++++ Provided entries

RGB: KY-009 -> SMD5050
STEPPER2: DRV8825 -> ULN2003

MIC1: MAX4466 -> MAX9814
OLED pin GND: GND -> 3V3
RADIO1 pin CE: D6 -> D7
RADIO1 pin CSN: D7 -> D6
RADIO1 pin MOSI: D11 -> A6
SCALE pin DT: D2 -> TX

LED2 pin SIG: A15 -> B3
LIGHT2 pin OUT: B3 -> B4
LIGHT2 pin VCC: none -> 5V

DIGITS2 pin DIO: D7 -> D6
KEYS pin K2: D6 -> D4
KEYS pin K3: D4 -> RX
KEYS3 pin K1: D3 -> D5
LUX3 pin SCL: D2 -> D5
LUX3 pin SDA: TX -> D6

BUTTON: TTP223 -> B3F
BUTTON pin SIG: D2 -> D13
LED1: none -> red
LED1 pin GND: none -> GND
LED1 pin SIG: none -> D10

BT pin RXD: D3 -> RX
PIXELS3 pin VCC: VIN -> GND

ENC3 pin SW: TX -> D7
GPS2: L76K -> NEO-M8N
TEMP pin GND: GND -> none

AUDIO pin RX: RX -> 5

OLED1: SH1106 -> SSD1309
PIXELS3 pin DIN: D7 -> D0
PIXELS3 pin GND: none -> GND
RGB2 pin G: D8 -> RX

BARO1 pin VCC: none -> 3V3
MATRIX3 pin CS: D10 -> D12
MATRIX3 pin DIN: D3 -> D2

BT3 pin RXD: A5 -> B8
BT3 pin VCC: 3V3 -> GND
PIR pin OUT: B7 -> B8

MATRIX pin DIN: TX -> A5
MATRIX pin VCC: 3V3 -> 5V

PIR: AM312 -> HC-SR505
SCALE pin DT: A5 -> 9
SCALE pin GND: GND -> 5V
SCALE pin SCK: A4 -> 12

++++++++

Every entry above should be returned exactly as written.

RGB: KY-009 -> SMD5050
STEPPER2: DRV8825 -> ULN2003

MIC1: MAX4466 -> MAX9814
OLED pin GND: GND -> 3V3
RADIO1 pin CE: D6 -> D7
RADIO1 pin CSN: D7 -> D6
RADIO1 pin MOSI: D11 -> A6
SCALE pin DT: D2 -> TX

LED2 pin SIG: A15 -> B3
LIGHT2 pin OUT: B3 -> B4
LIGHT2 pin VCC: none -> 5V

DIGITS2 pin DIO: D7 -> D6
KEYS pin K2: D6 -> D4
KEYS pin K3: D4 -> RX
KEYS3 pin K1: D3 -> D5
LUX3 pin SCL: D2 -> D5
LUX3 pin SDA: TX -> D6

BUTTON: TTP223 -> B3F
BUTTON pin SIG: D2 -> D13
LED1: none -> red
LED1 pin GND: none -> GND
LED1 pin SIG: none -> D10

BT pin RXD: D3 -> RX
PIXELS3 pin VCC: VIN -> GND

ENC3 pin SW: TX -> D7
GPS2: L76K -> NEO-M8N
TEMP pin GND: GND -> none

AUDIO pin RX: RX -> 5

OLED1: SH1106 -> SSD1309
PIXELS3 pin DIN: D7 -> D0
PIXELS3 pin GND: none -> GND
RGB2 pin G: D8 -> RX

BARO1 pin VCC: none -> 3V3
MATRIX3 pin CS: D10 -> D12
MATRIX3 pin DIN: D3 -> D2

BT3 pin RXD: A5 -> B8
BT3 pin VCC: 3V3 -> GND
PIR pin OUT: B7 -> B8

MATRIX pin DIN: TX -> A5
MATRIX pin VCC: 3V3 -> 5V

PIR: AM312 -> HC-SR505
SCALE pin DT: A5 -> 9
SCALE pin GND: GND -> 5V
SCALE pin SCK: A4 -> 12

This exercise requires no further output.